# Work required:
In the records that follow, the lines from the one containing "grey ball: 1 -> 2" to the one containing "yellow banana: 3 -> 4", inclusive, are to be given again exactly.

# Entries provided:
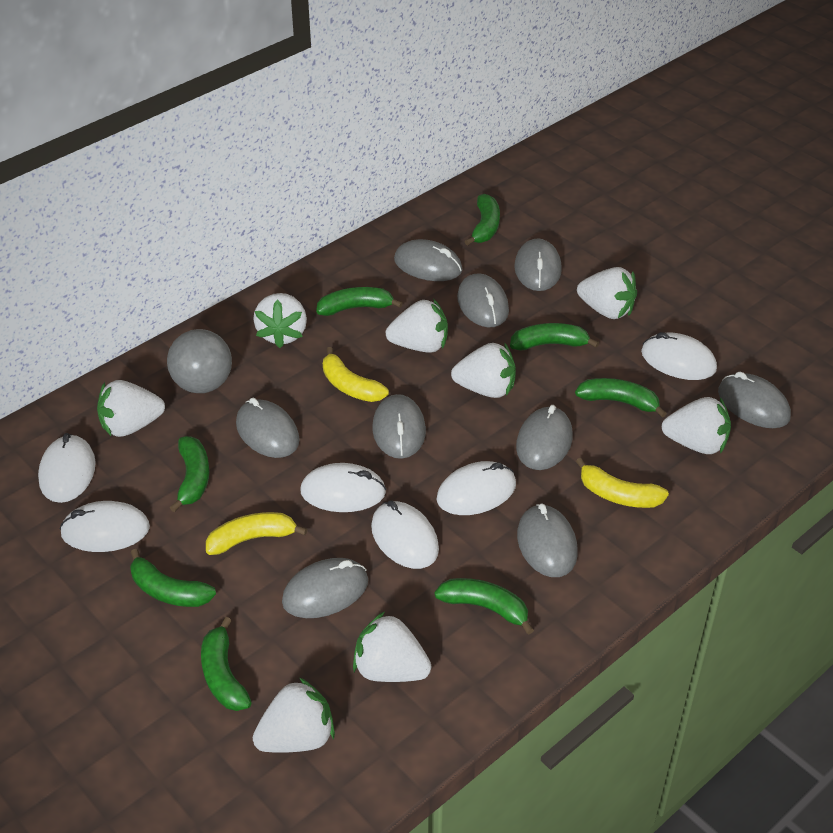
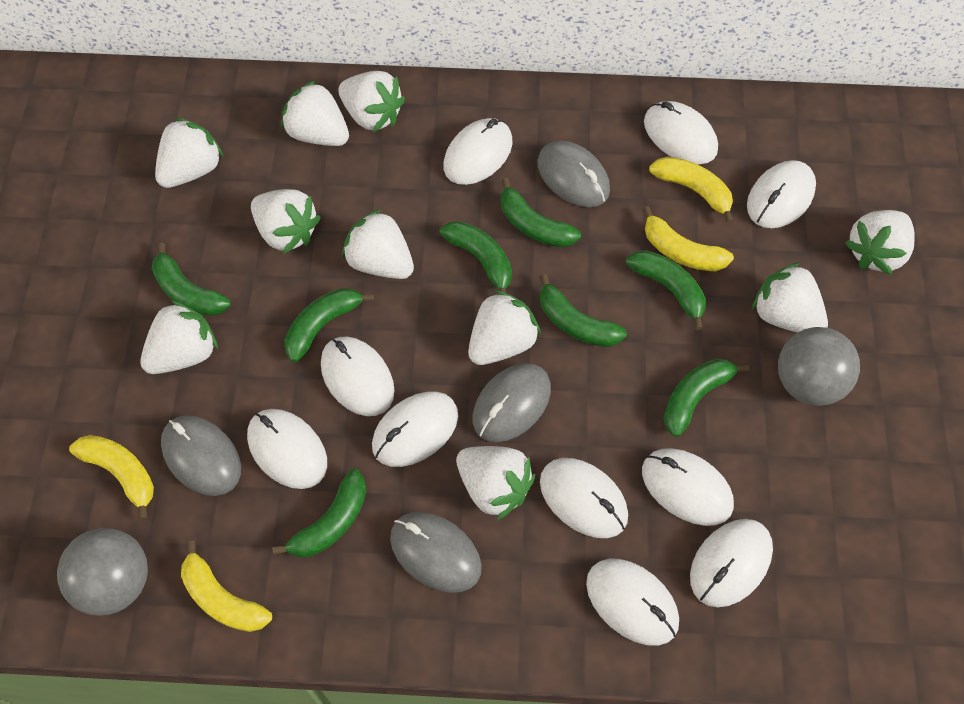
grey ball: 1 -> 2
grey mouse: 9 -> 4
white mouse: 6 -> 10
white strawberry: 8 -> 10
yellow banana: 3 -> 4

...

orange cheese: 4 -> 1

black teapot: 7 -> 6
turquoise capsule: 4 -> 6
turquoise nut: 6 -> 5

# Task response:
grey ball: 1 -> 2
grey mouse: 9 -> 4
white mouse: 6 -> 10
white strawberry: 8 -> 10
yellow banana: 3 -> 4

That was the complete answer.